▶ Work item: Keep each entry exactly as written when you repeat it, and skip the images.
[Opening Data for analysis section]
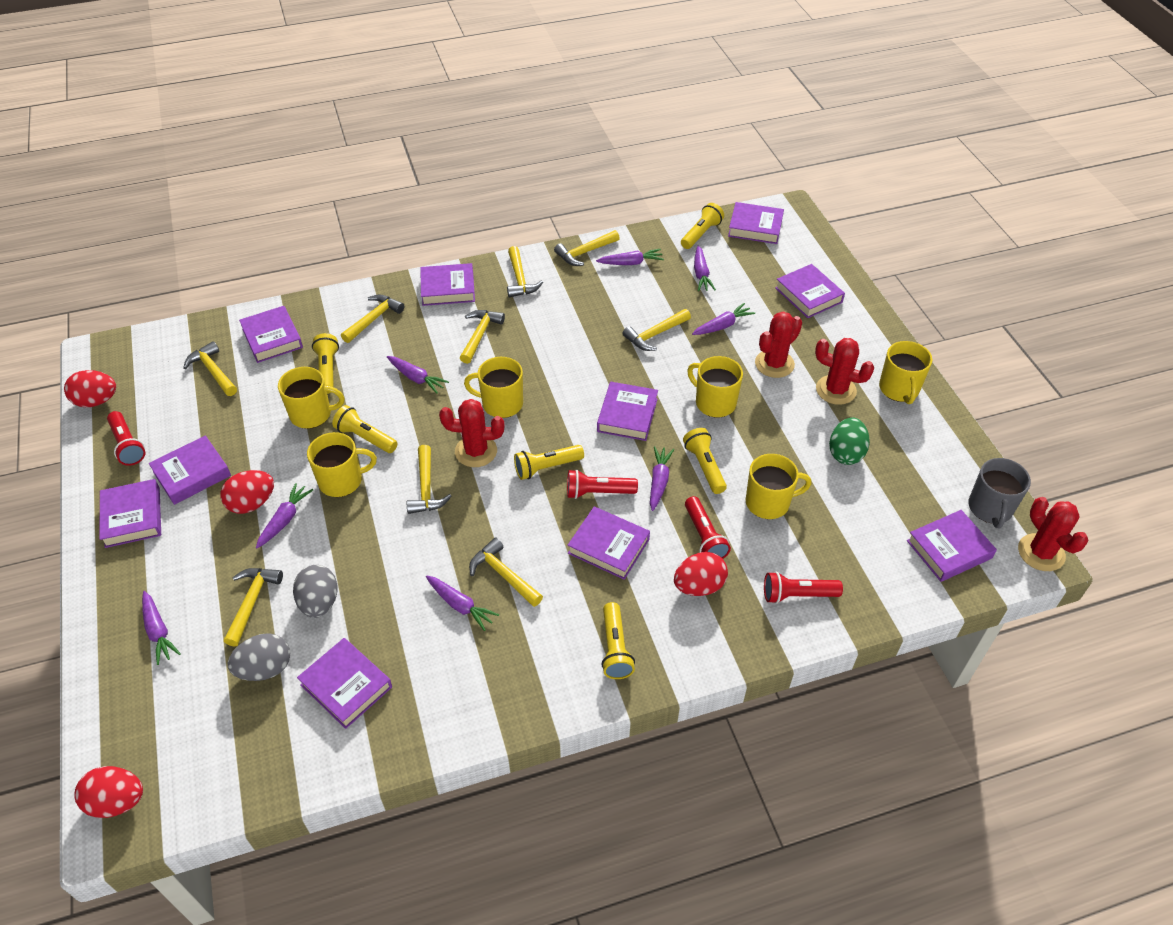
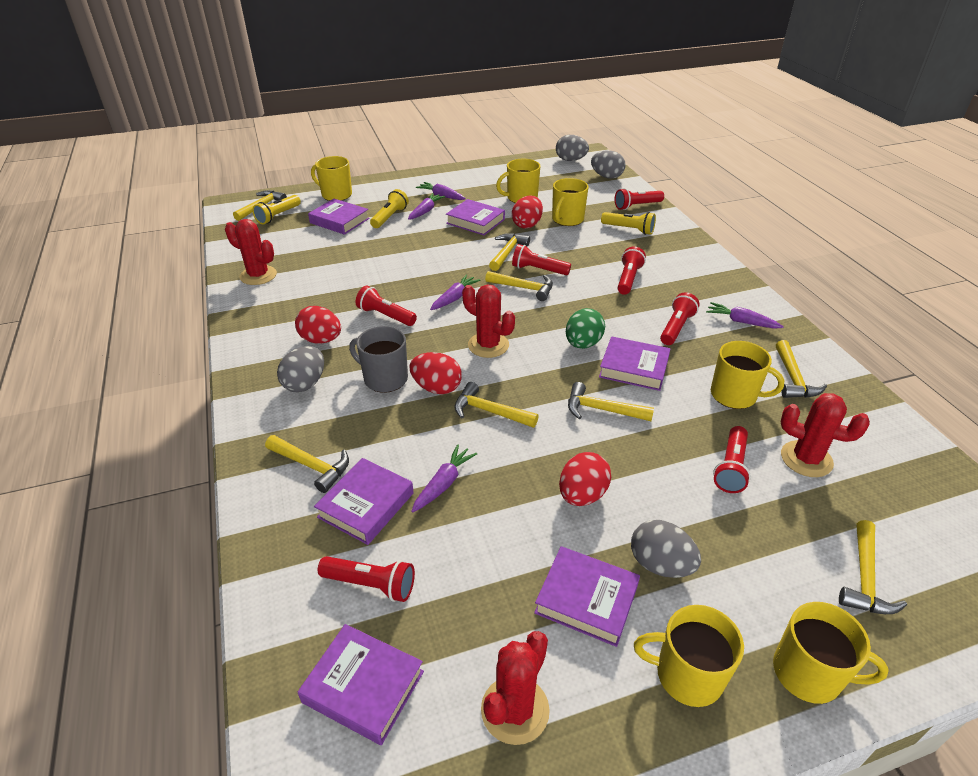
grey egg: 2 -> 4
purple book: 10 -> 6
purple carrot: 8 -> 5
red flashlight: 4 -> 7
yellow flashlight: 6 -> 3
yellow hammer: 9 -> 8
[Closing Data for analysis section]
▶ Answer to the problem:
grey egg: 2 -> 4
purple book: 10 -> 6
purple carrot: 8 -> 5
red flashlight: 4 -> 7
yellow flashlight: 6 -> 3
yellow hammer: 9 -> 8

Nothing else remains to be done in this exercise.